> **WHAT IS BEING ASKED**:
Lines with the word "down" are the ones wanted. Copy each of them from the entries below.

> **DATA RECORDS**:
- - - - -
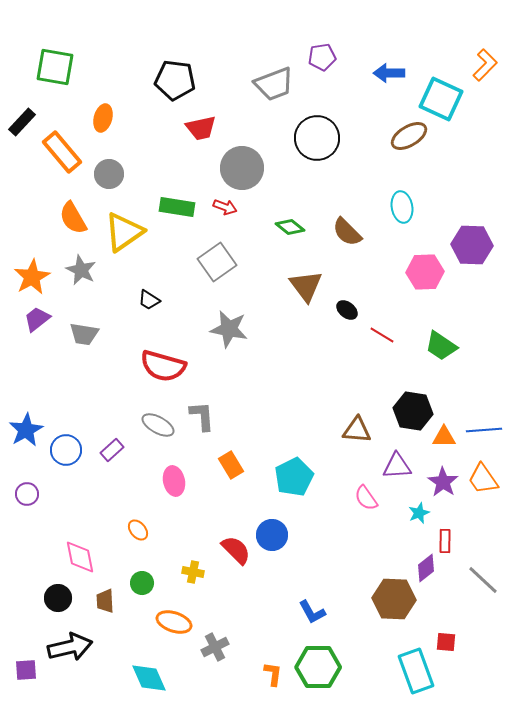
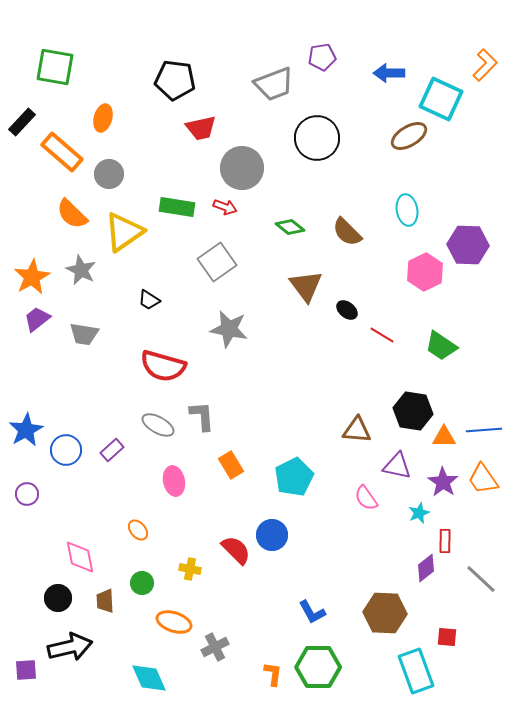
orange rectangle at (62, 152): rotated 9 degrees counterclockwise
cyan ellipse at (402, 207): moved 5 px right, 3 px down
orange semicircle at (73, 218): moved 1 px left, 4 px up; rotated 16 degrees counterclockwise
purple hexagon at (472, 245): moved 4 px left
pink hexagon at (425, 272): rotated 24 degrees counterclockwise
purple triangle at (397, 466): rotated 16 degrees clockwise
yellow cross at (193, 572): moved 3 px left, 3 px up
gray line at (483, 580): moved 2 px left, 1 px up
brown hexagon at (394, 599): moved 9 px left, 14 px down
red square at (446, 642): moved 1 px right, 5 px up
- - - - -
> **RESPONSE FOR THIS EXERCISE**:
cyan ellipse at (402, 207): moved 5 px right, 3 px down
brown hexagon at (394, 599): moved 9 px left, 14 px down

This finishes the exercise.